#### What you are asked to do:
This calls for a verbatim copy of all the data, with no images carried over.

#### Given information:
+ + +

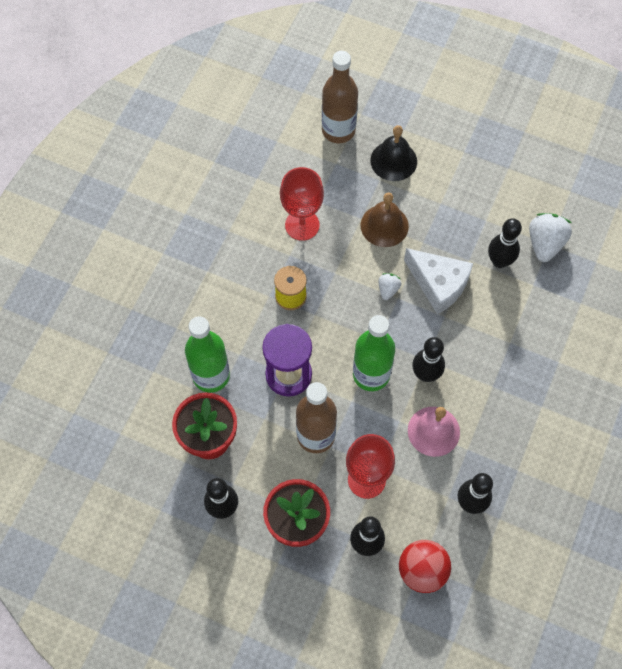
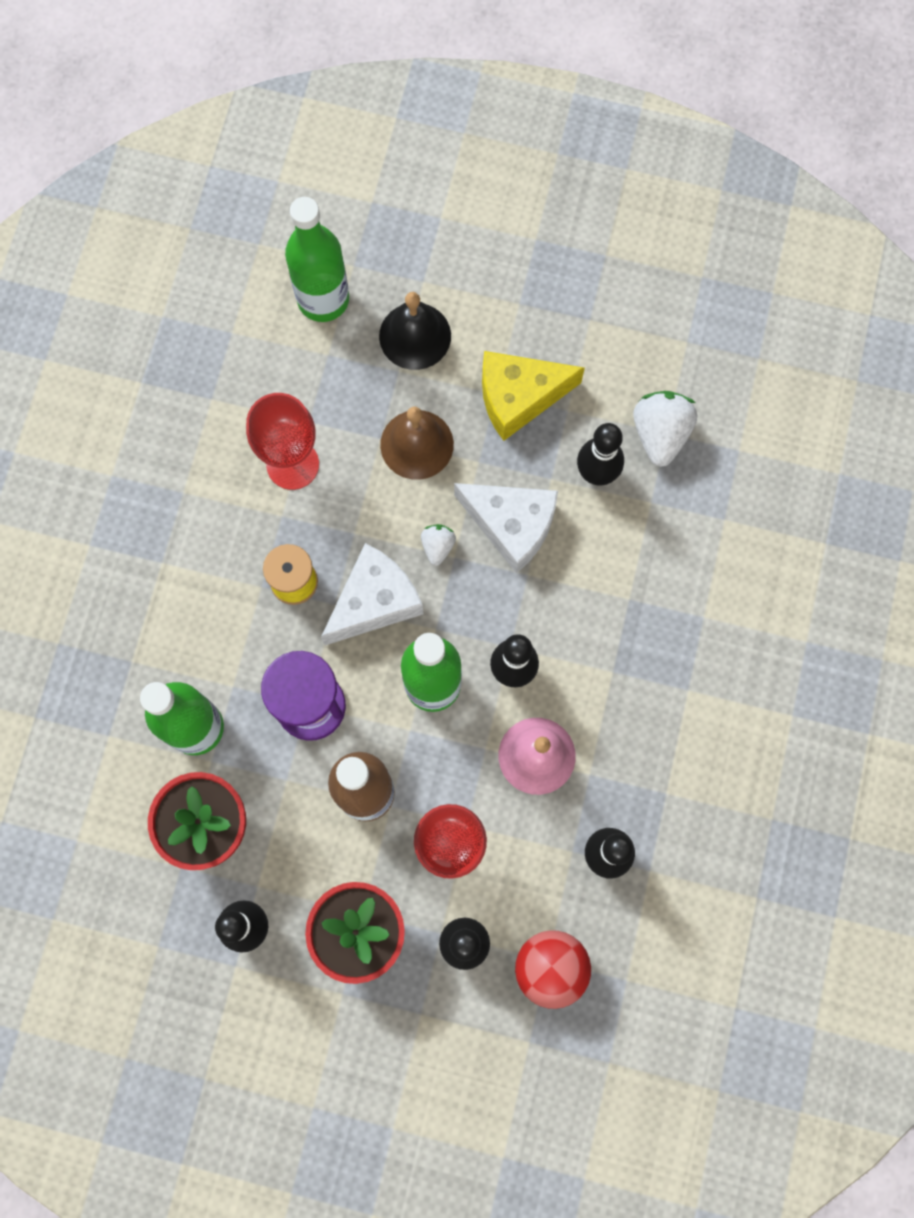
camera: 10 degrees left, 10 degrees up
(338, 130) = (323, 299): brown bottle -> green bottle
(341, 317) = (374, 601): none -> white cheese
(455, 207) = (519, 397): none -> yellow cheese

+ + +

#### Exercise output:
camera: 10 degrees left, 10 degrees up
(338, 130) = (323, 299): brown bottle -> green bottle
(341, 317) = (374, 601): none -> white cheese
(455, 207) = (519, 397): none -> yellow cheese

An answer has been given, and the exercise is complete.